▶ _Exercise details_
Return only the lines of the data below from the line with "none -> yellow cone E4 level 1" up to and including the line with "none -> purple slope I3:I4 level 1 top 3", exactly as written, with the pictures omitted.

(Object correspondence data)
++++++++

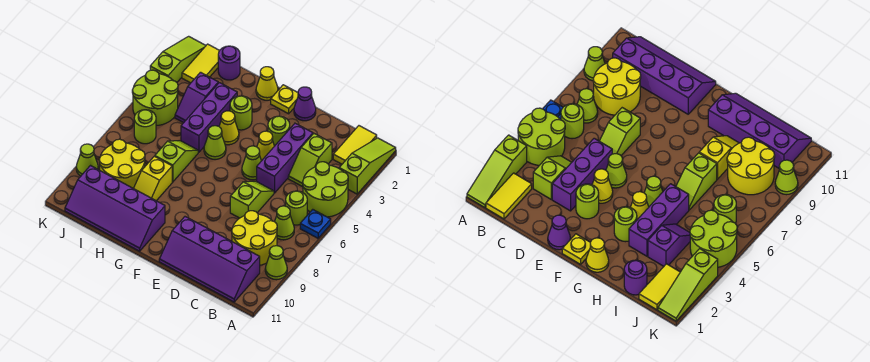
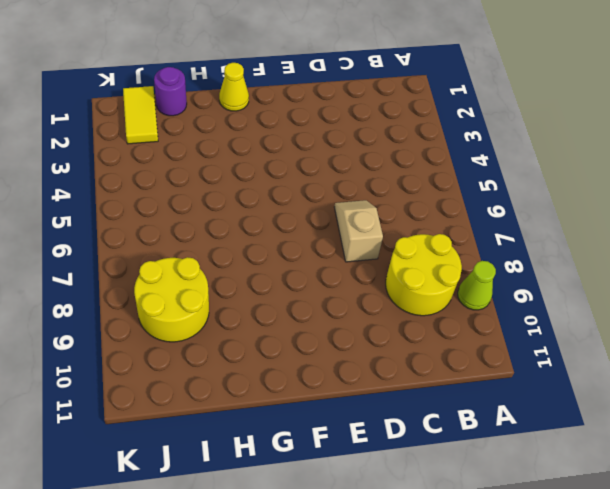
tan slope D6:D7 level 1 top 7 -> lime slope D6:D7 level 1 top 7
none -> lime slope A1:A3 level 1 top 3
none -> lime round brick A4:B5 level 1
none -> blue plate A6 level 1
none -> yellow tile B1:B2 level 1

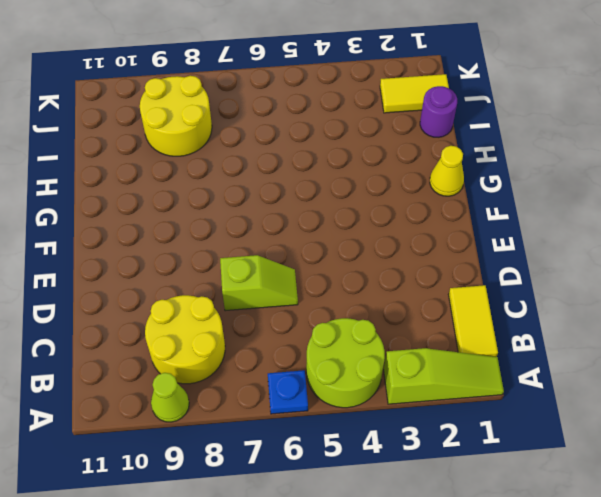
yellow tile B1:C1 level 1 -> yellow tile B1:B2 level 1
none -> lime round brick B6 level 1
none -> lime cone B7 level 1
none -> purple slope B10:E11 level 1 top 10
none -> lime slope C3:C4 level 1 top 3

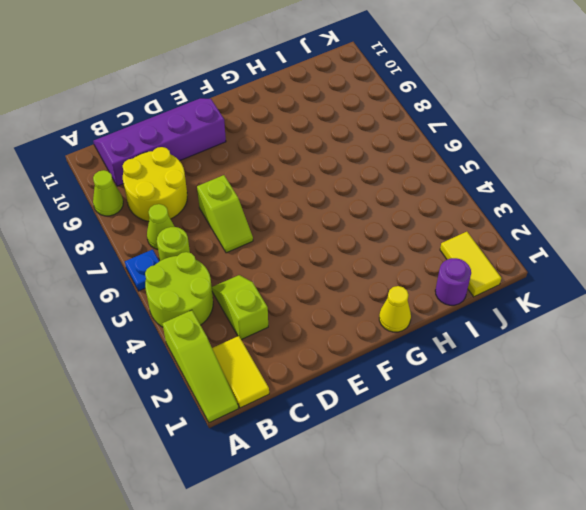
none -> purple brick D3:D5 level 1
none -> purple cone E1 level 1
none -> lime round brick E3 level 1
none -> yellow cone E4 level 1

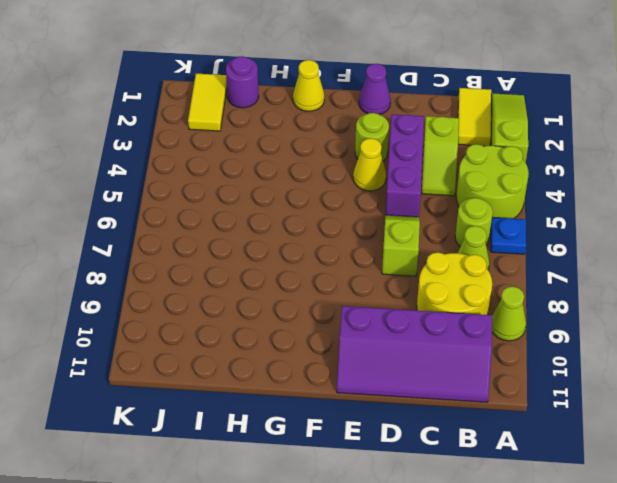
none -> lime cone E5 level 1
none -> yellow plate F1 level 1
none -> lime round brick G3 level 1
none -> yellow cone G4 level 1

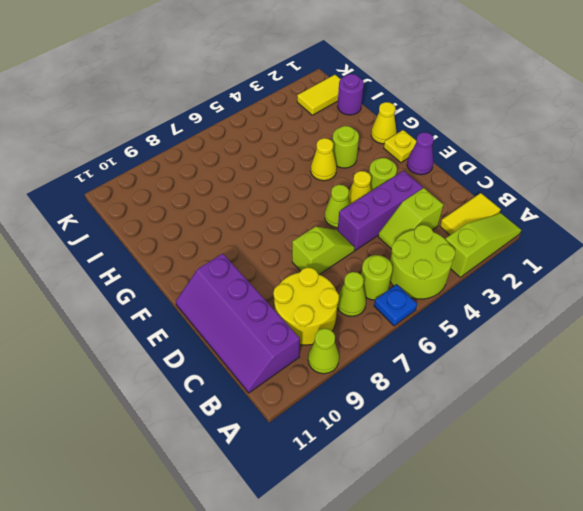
none -> lime cone G5 level 1
none -> purple slope G10:J11 level 1 top 10
none -> purple brick H3:H5 level 1
none -> lime slope H6:H7 level 1 top 7

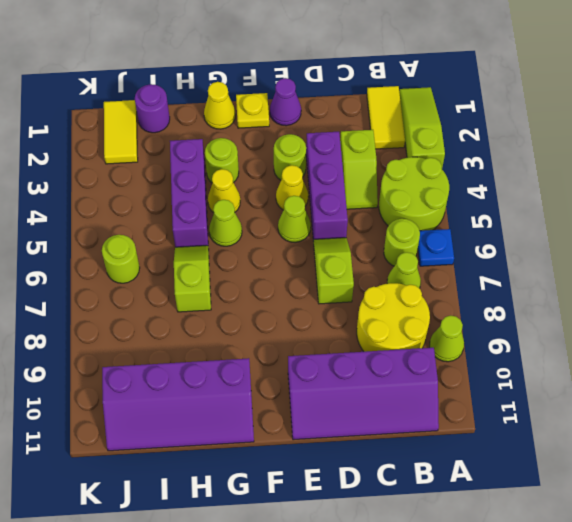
none -> yellow slope H8:H9 level 1 top 8
none -> purple slope I3:I4 level 1 top 3
none -> yellow round brick I8:J9 level 1
none -> lime round brick J4:K5 level 1

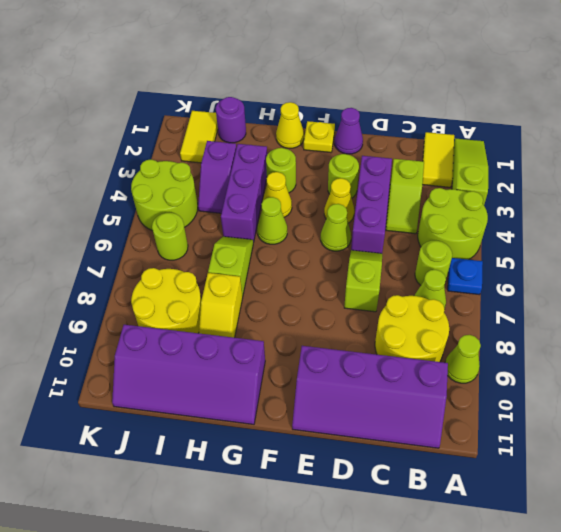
none -> lime slope K1:K3 level 1 top 3
none -> lime cone K9 level 1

++++++++

▶ _Result_
none -> yellow cone E4 level 1

none -> lime cone E5 level 1
none -> yellow plate F1 level 1
none -> lime round brick G3 level 1
none -> yellow cone G4 level 1

none -> lime cone G5 level 1
none -> purple slope G10:J11 level 1 top 10
none -> purple brick H3:H5 level 1
none -> lime slope H6:H7 level 1 top 7

none -> yellow slope H8:H9 level 1 top 8
none -> purple slope I3:I4 level 1 top 3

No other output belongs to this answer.